● WHAT YOU WILL DO: Pick out the lines below that contain the string "blue" and copy them all.
════════
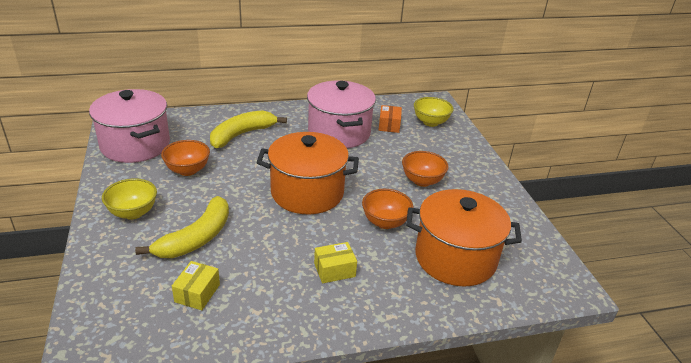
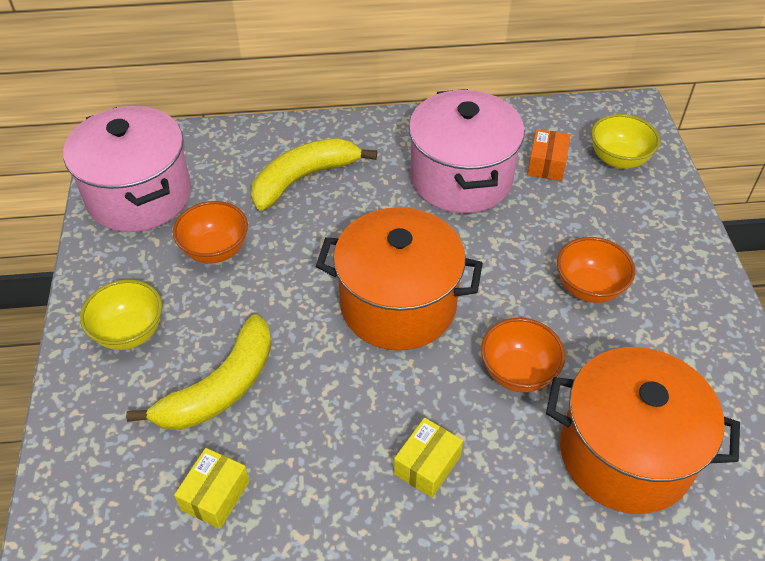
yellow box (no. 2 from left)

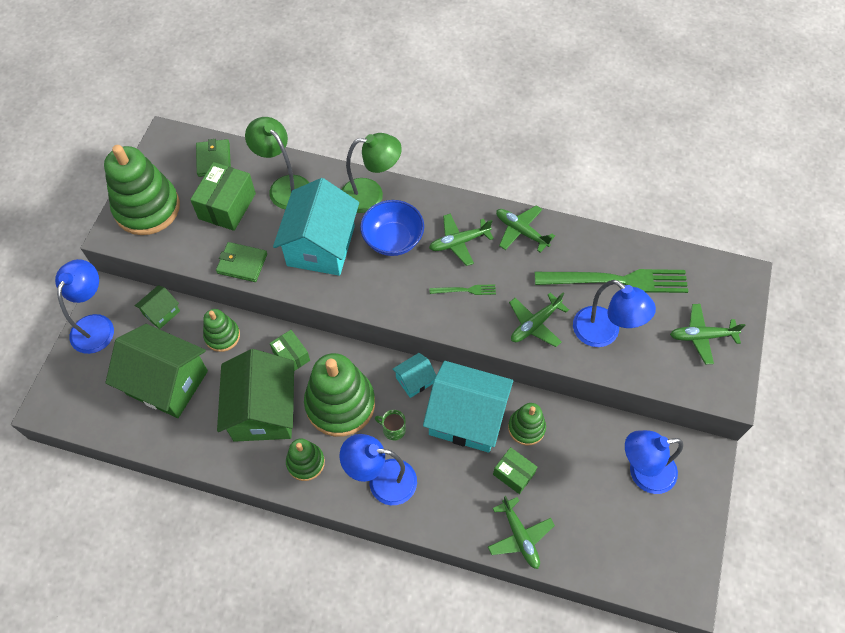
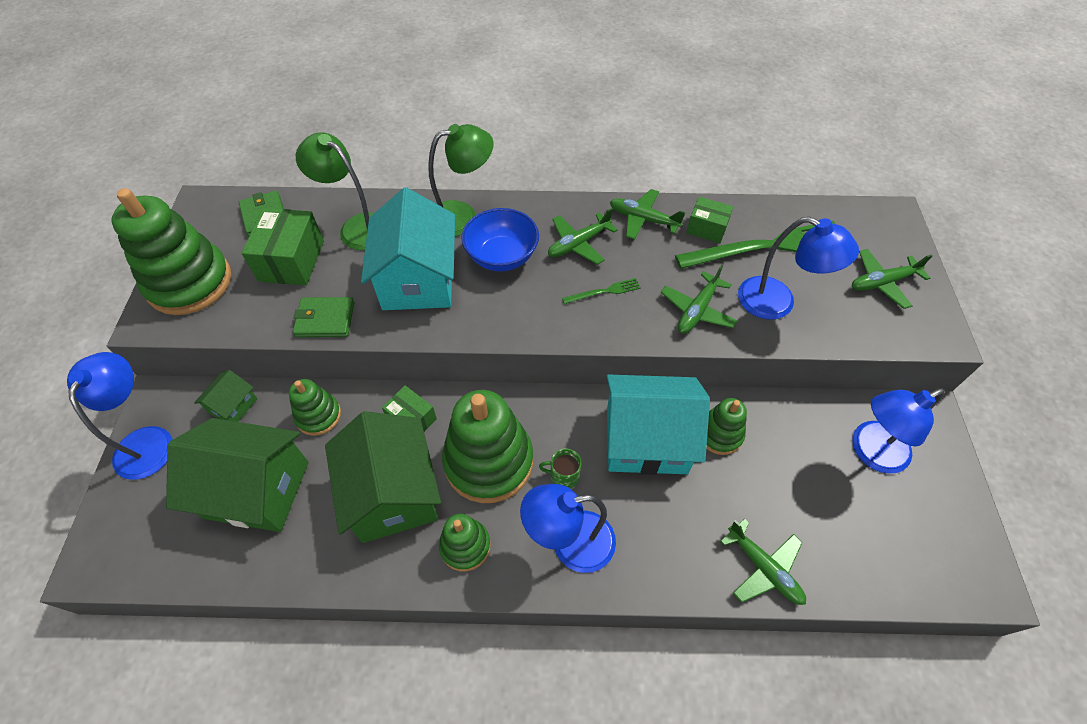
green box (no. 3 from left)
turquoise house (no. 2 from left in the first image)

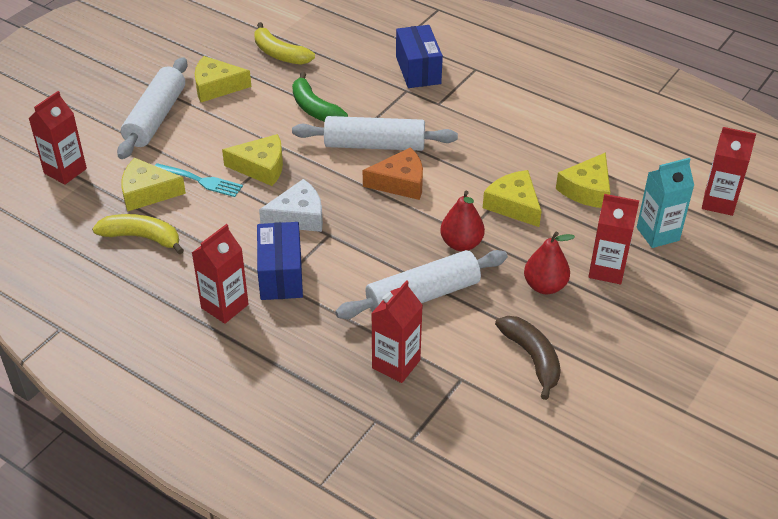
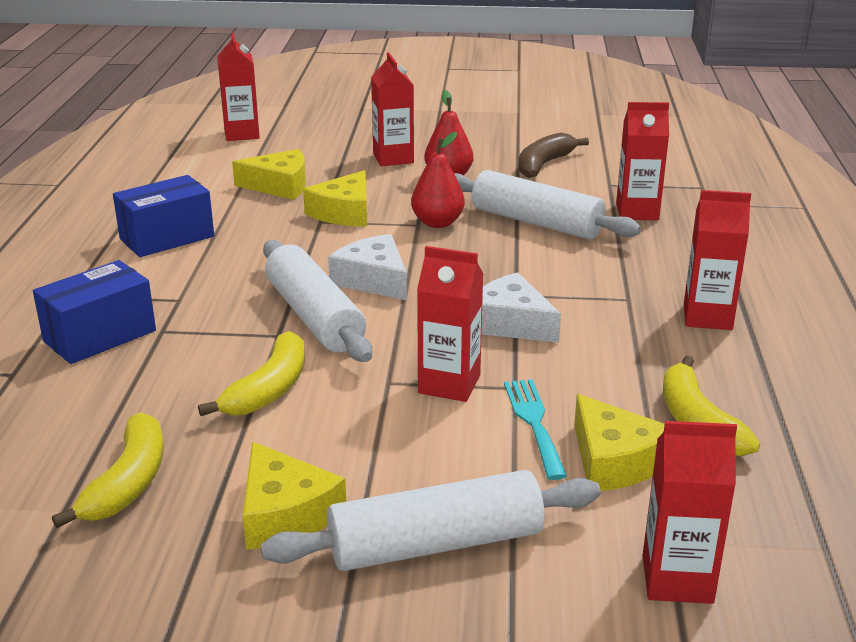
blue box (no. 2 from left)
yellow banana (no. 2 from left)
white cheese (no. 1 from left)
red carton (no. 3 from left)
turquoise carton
════════
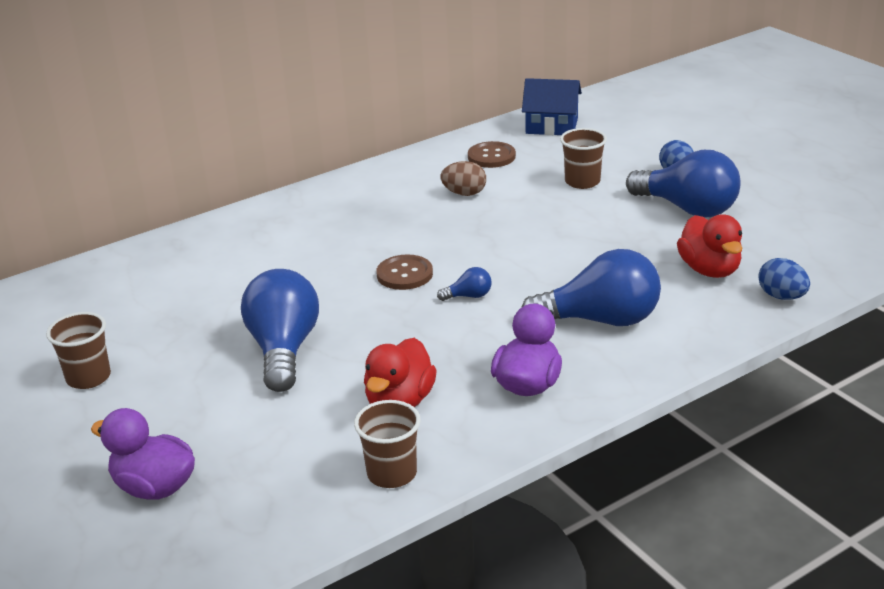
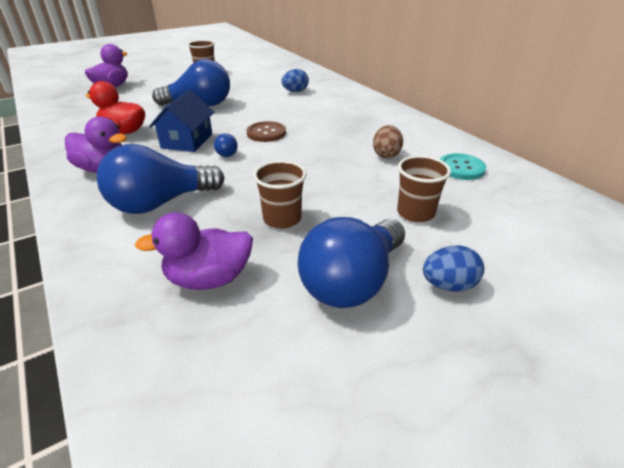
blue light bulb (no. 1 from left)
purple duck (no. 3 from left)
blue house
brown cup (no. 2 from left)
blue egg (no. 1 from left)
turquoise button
════════
● OUTPUT BELOW:
blue box (no. 2 from left)
blue light bulb (no. 1 from left)
blue house
blue egg (no. 1 from left)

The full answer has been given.